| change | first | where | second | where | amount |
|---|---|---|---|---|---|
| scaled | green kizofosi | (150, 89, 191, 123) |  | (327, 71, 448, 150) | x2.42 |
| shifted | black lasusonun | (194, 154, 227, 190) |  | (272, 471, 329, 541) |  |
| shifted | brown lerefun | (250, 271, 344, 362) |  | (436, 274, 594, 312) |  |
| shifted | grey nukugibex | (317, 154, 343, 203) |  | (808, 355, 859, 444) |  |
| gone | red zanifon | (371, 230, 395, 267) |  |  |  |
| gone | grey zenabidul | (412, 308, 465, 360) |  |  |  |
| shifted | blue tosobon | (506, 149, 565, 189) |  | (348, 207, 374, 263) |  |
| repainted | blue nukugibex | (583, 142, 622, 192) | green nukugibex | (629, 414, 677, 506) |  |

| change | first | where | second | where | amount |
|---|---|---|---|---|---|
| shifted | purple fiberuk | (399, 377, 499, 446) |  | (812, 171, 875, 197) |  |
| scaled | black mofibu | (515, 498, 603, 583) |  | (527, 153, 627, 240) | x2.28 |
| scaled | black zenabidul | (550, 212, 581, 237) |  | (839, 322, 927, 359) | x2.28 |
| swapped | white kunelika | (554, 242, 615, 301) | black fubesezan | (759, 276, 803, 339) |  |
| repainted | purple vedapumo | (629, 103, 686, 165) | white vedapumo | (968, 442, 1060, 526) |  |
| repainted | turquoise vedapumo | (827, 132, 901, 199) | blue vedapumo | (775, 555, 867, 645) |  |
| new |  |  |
★ ★ ★
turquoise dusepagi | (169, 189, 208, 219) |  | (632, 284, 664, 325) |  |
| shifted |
★ ★ ★
### INSTRUCTIONS TO FOLLOW
When you reach the line with "red zanifon |" in the records above, start writing out lines exactly, and stop once the line with "shifted | blue" has been written; include nothing else.

### THE COMPLETED TASK
| gone | red zanifon | (371, 230, 395, 267) |  |  |  |
| gone | grey zenabidul | (412, 308, 465, 360) |  |  |  |
| shifted | blue tosobon | (506, 149, 565, 189) |  | (348, 207, 374, 263) |  |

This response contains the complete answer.